◆ DATA SHOWN ◆
=== Section Start ===

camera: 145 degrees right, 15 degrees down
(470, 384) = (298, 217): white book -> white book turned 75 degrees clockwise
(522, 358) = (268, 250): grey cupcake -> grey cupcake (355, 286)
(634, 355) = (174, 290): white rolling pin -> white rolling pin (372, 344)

=== Section End ===
=== Section Start ===

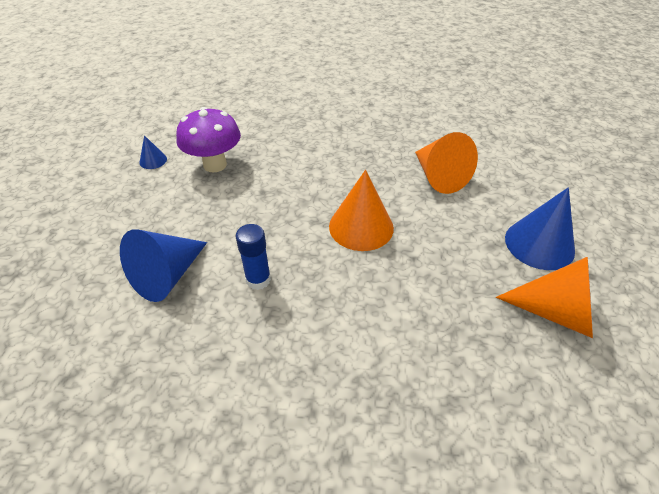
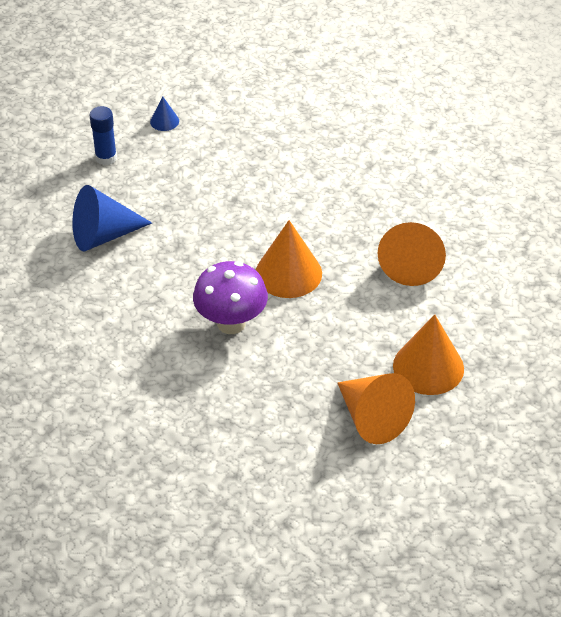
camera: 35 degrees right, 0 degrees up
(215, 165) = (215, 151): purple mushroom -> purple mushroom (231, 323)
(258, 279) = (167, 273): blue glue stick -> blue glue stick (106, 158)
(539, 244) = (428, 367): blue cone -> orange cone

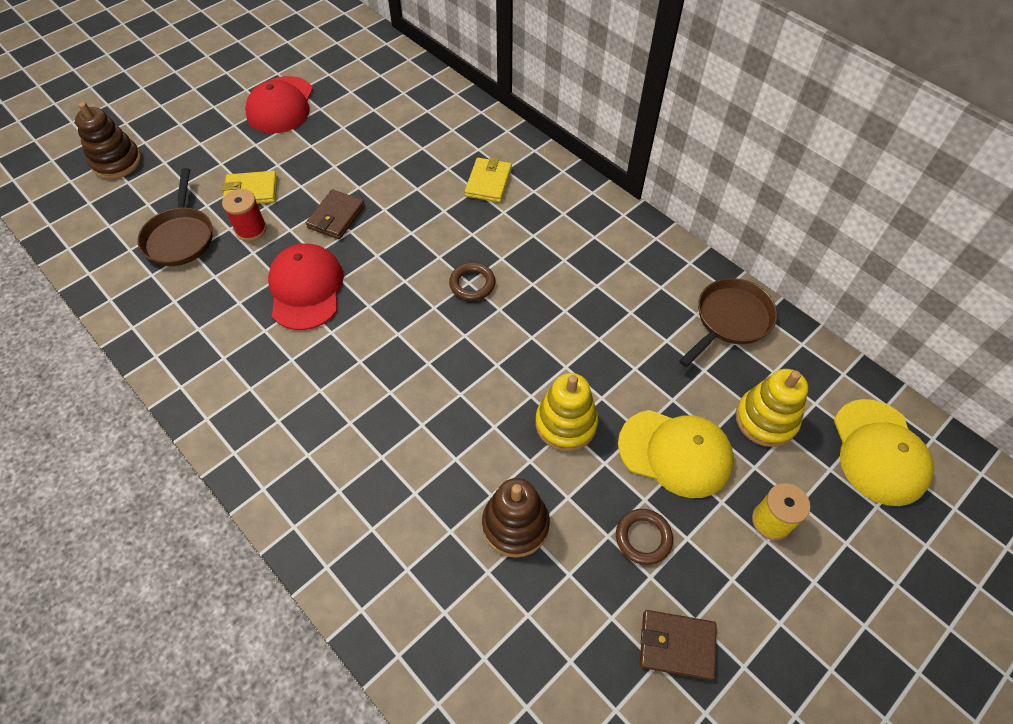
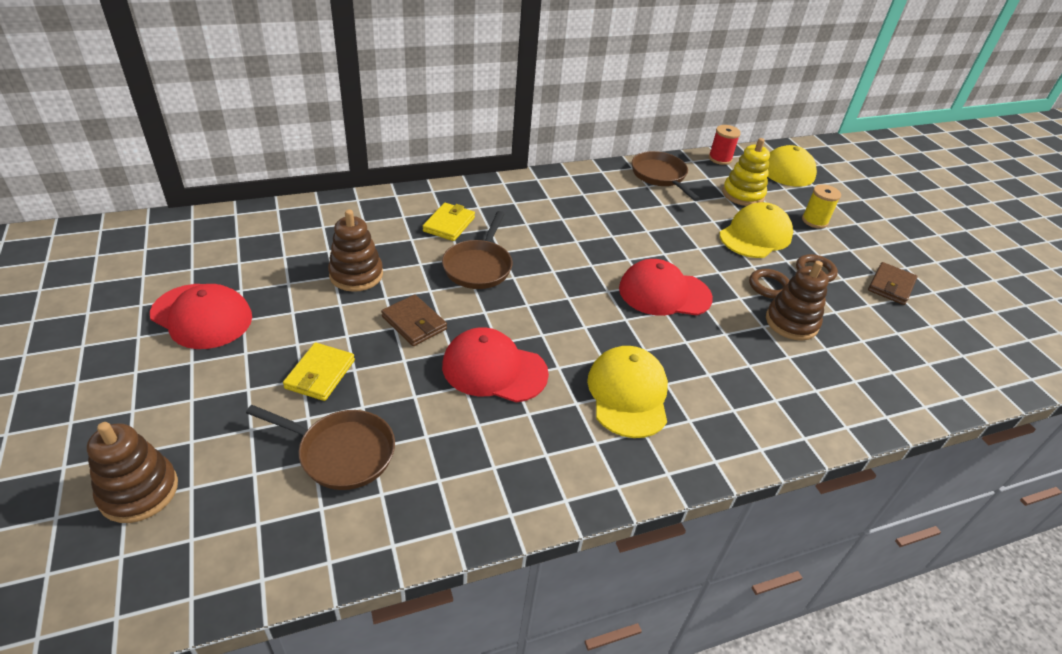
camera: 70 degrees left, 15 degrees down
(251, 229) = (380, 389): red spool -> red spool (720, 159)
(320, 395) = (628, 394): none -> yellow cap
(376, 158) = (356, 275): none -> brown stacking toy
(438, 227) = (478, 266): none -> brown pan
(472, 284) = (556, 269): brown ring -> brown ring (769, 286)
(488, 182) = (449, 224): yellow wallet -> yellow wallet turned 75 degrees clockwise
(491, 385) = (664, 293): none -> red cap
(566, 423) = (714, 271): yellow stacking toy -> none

=== Section End ===
=== Section Start ===

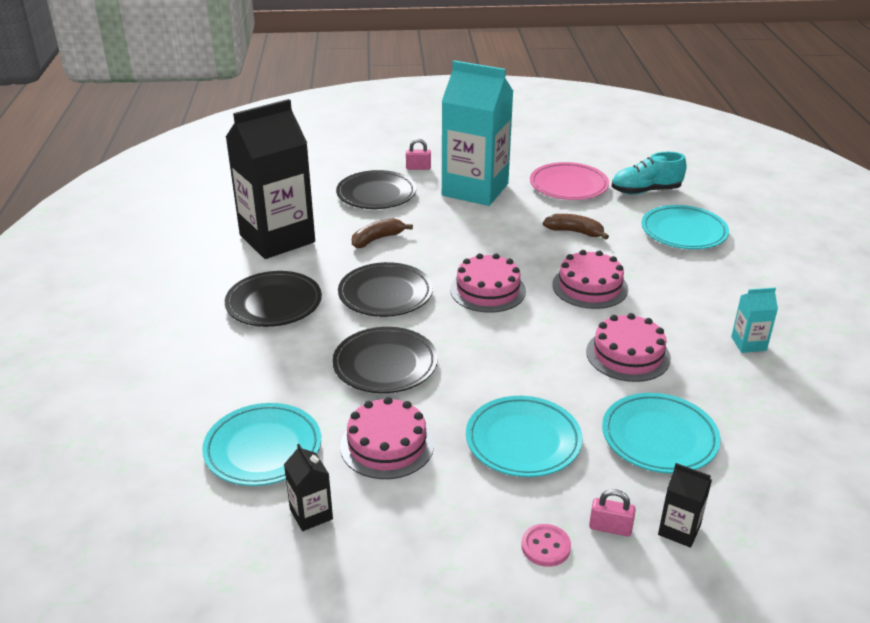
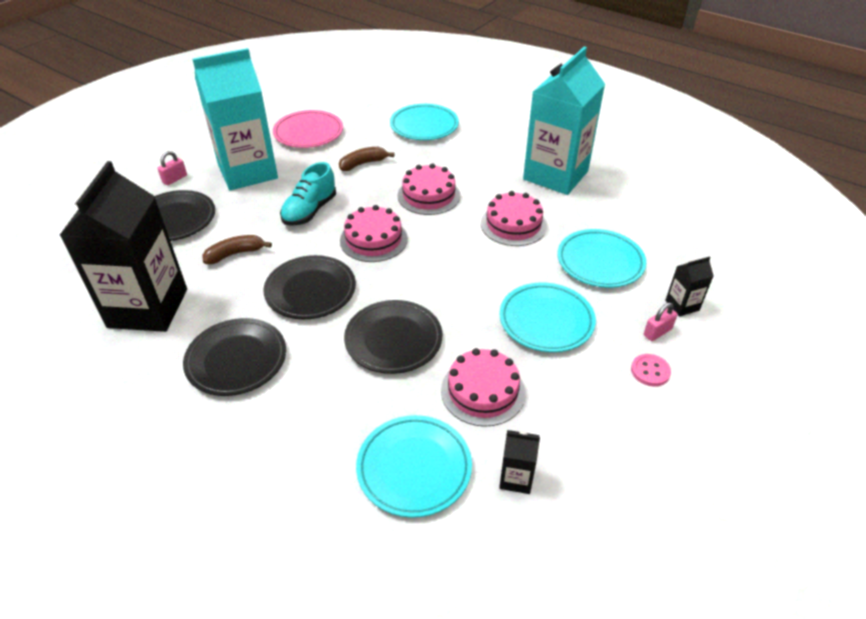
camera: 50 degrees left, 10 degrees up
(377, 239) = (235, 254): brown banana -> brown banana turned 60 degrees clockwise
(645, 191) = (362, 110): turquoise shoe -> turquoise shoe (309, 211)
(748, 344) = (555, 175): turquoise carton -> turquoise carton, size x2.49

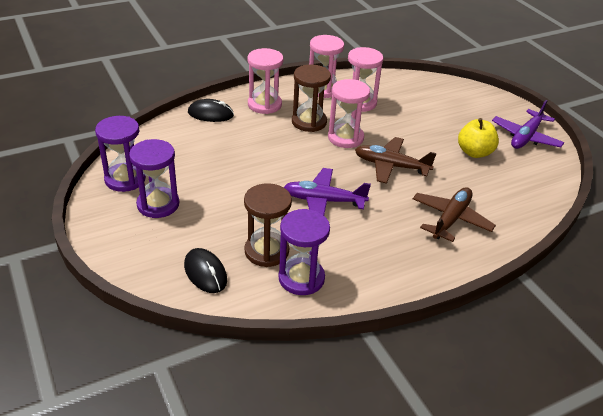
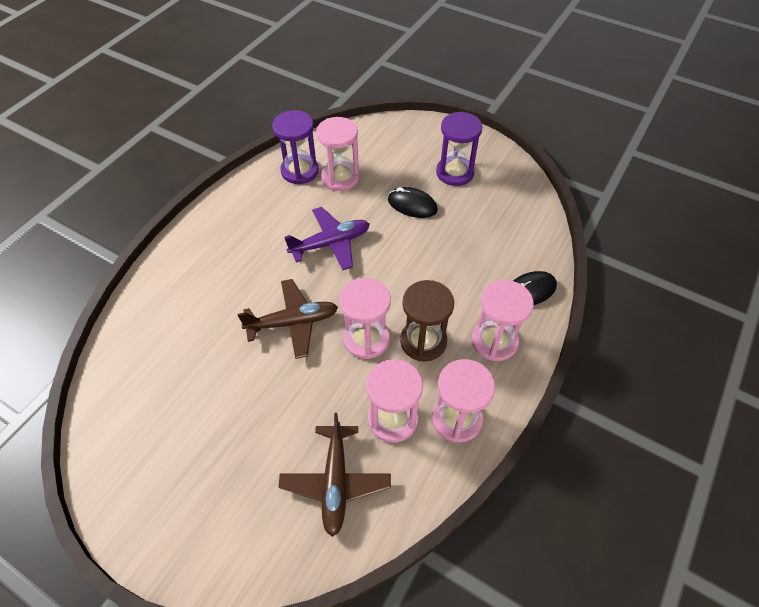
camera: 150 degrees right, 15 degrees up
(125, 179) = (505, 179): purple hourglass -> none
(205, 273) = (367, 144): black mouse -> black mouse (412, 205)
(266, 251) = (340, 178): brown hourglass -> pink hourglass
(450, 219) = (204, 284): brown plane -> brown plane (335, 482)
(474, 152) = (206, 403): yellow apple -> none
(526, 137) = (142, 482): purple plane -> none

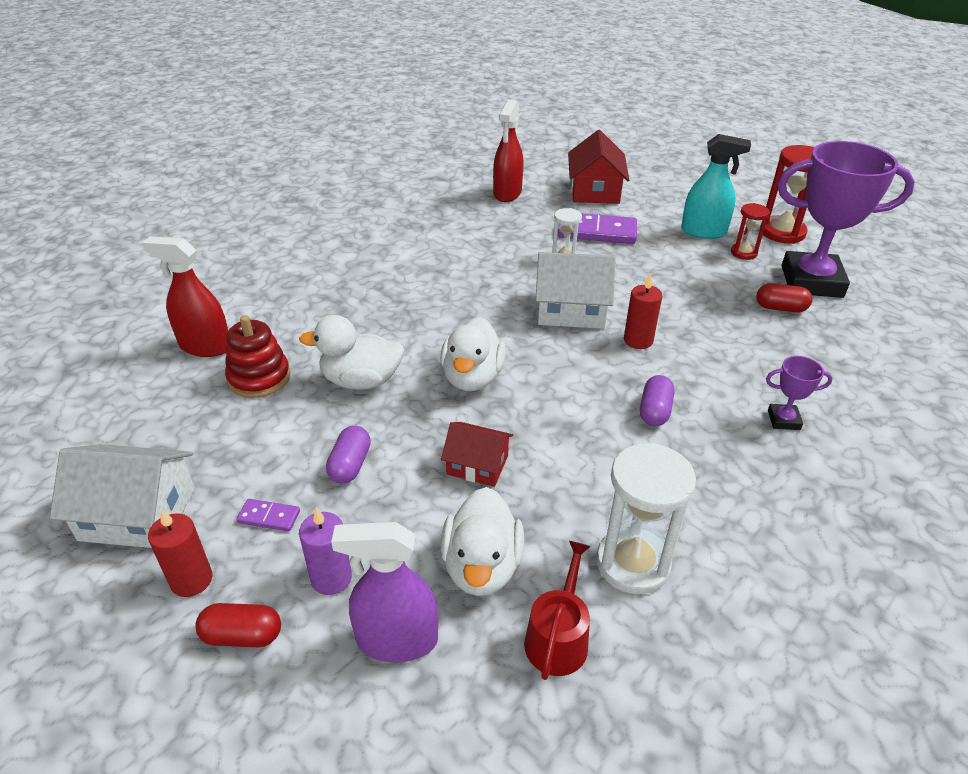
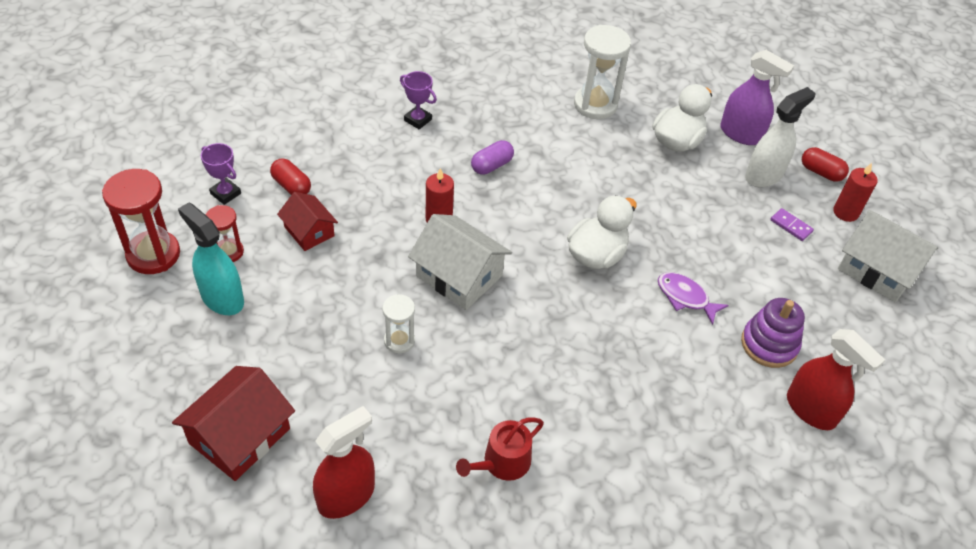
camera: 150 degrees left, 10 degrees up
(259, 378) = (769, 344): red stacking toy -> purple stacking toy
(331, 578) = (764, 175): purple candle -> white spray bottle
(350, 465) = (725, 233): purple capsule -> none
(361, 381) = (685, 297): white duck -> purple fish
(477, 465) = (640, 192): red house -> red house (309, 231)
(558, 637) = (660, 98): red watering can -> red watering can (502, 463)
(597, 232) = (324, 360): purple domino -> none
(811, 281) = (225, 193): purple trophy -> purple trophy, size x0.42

=== Section End ===

◆ TASK TO CARRY OUT ◆
Determine how many lines in the records above have the string "right". Only the number should be returned.

◆ RESULT FOR THIS EXERCISE ◆
3